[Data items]
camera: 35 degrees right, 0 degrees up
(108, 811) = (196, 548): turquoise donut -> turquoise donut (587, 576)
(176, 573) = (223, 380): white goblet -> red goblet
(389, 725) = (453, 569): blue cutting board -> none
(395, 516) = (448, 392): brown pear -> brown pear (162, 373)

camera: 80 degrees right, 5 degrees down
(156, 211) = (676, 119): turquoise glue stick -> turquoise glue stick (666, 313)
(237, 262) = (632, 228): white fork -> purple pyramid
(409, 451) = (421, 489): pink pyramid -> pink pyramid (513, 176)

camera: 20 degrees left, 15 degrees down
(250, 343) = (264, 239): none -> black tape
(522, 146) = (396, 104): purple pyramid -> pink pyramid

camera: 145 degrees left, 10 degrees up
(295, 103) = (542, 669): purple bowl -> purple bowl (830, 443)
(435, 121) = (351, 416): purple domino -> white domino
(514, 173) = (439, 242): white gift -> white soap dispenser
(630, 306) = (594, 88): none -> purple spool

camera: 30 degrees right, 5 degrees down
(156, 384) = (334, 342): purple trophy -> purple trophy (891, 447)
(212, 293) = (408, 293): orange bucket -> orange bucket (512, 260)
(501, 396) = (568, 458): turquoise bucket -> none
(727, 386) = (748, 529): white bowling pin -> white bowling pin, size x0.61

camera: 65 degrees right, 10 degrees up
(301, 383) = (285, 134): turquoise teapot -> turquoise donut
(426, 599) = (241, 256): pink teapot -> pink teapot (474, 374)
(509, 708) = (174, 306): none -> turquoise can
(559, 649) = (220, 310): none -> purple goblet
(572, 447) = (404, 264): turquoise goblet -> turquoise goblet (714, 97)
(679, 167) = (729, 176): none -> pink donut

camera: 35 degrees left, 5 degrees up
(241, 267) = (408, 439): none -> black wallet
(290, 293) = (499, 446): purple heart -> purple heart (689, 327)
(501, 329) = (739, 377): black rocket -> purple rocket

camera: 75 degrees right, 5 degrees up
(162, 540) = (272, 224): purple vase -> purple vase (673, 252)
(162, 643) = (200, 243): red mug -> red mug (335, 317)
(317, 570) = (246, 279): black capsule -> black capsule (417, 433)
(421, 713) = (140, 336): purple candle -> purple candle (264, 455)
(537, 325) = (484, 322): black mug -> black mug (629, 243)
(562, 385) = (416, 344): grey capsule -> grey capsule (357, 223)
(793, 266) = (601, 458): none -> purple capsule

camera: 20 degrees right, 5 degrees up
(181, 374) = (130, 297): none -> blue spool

**Aim of the exercise:**
All the entries above must be repeated exactly as they were given.

**Output of the exercise:**
camera: 35 degrees right, 0 degrees up
(108, 811) = (196, 548): turquoise donut -> turquoise donut (587, 576)
(176, 573) = (223, 380): white goblet -> red goblet
(389, 725) = (453, 569): blue cutting board -> none
(395, 516) = (448, 392): brown pear -> brown pear (162, 373)

camera: 80 degrees right, 5 degrees down
(156, 211) = (676, 119): turquoise glue stick -> turquoise glue stick (666, 313)
(237, 262) = (632, 228): white fork -> purple pyramid
(409, 451) = (421, 489): pink pyramid -> pink pyramid (513, 176)

camera: 20 degrees left, 15 degrees down
(250, 343) = (264, 239): none -> black tape
(522, 146) = (396, 104): purple pyramid -> pink pyramid

camera: 145 degrees left, 10 degrees up
(295, 103) = (542, 669): purple bowl -> purple bowl (830, 443)
(435, 121) = (351, 416): purple domino -> white domino
(514, 173) = (439, 242): white gift -> white soap dispenser
(630, 306) = (594, 88): none -> purple spool

camera: 30 degrees right, 5 degrees down
(156, 384) = (334, 342): purple trophy -> purple trophy (891, 447)
(212, 293) = (408, 293): orange bucket -> orange bucket (512, 260)
(501, 396) = (568, 458): turquoise bucket -> none
(727, 386) = (748, 529): white bowling pin -> white bowling pin, size x0.61

camera: 65 degrees right, 10 degrees up
(301, 383) = (285, 134): turquoise teapot -> turquoise donut
(426, 599) = (241, 256): pink teapot -> pink teapot (474, 374)
(509, 708) = (174, 306): none -> turquoise can
(559, 649) = (220, 310): none -> purple goblet
(572, 447) = (404, 264): turquoise goblet -> turquoise goblet (714, 97)
(679, 167) = (729, 176): none -> pink donut

camera: 35 degrees left, 5 degrees up
(241, 267) = (408, 439): none -> black wallet
(290, 293) = (499, 446): purple heart -> purple heart (689, 327)
(501, 329) = (739, 377): black rocket -> purple rocket

camera: 75 degrees right, 5 degrees up
(162, 540) = (272, 224): purple vase -> purple vase (673, 252)
(162, 643) = (200, 243): red mug -> red mug (335, 317)
(317, 570) = (246, 279): black capsule -> black capsule (417, 433)
(421, 713) = (140, 336): purple candle -> purple candle (264, 455)
(537, 325) = (484, 322): black mug -> black mug (629, 243)
(562, 385) = (416, 344): grey capsule -> grey capsule (357, 223)
(793, 266) = (601, 458): none -> purple capsule

camera: 20 degrees right, 5 degrees up
(181, 374) = (130, 297): none -> blue spool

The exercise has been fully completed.